- _Directions for this task_: Pick out every line of the material below that contains the word "inside", and copy each of those lines in full. Only matches with the same uppercase and lowercase letters count.

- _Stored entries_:
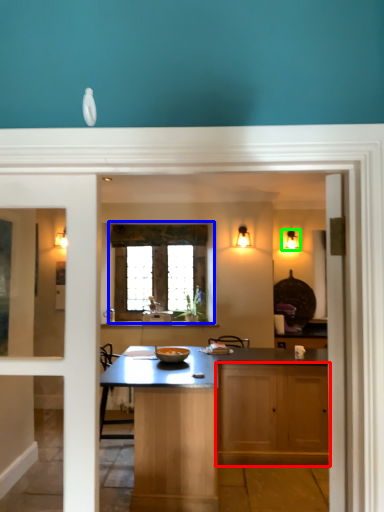
Question: Considering the real-world distances, which object is farthest from cabinetry (highlighted by a red box)? window (highlighted by a blue box) or light fixture (highlighted by a green box)?

Choices:
 (A) window
 (B) light fixture

Answer: (B)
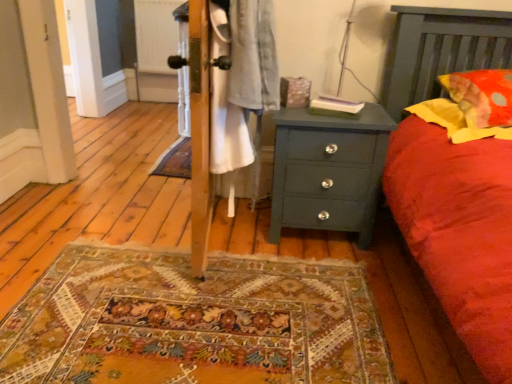
Question: Looking at their shapes, would you say white wood screen door at left is wider or thinner than yellow fabric pillow at right, arranged as the first pillow when viewed from the top?

Choices:
 (A) thin
 (B) wide

Answer: (A)

Question: Is white wood screen door at left situated inside yellow fabric pillow at right, which appears as the second pillow when ordered from the bottom, or outside?

Choices:
 (A) inside
 (B) outside

Answer: (B)

Question: Which object is positioned farthest from the yellow fabric pillow at right, arranged as the first pillow when viewed from the top?

Choices:
 (A) soft yellow fabric pillow at right, the second pillow viewed from the top
 (B) teal painted wood chest of drawers at center
 (C) white wood screen door at left

Answer: (C)

Question: Which object is the closest to the soft yellow fabric pillow at right, marked as the 1th pillow in a bottom-to-top arrangement?

Choices:
 (A) white wood screen door at left
 (B) teal painted wood chest of drawers at center
 (C) yellow fabric pillow at right, arranged as the first pillow when viewed from the top

Answer: (C)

- _Correct result_:
Question: Is white wood screen door at left situated inside yellow fabric pillow at right, which appears as the second pillow when ordered from the bottom, or outside?
 (A) inside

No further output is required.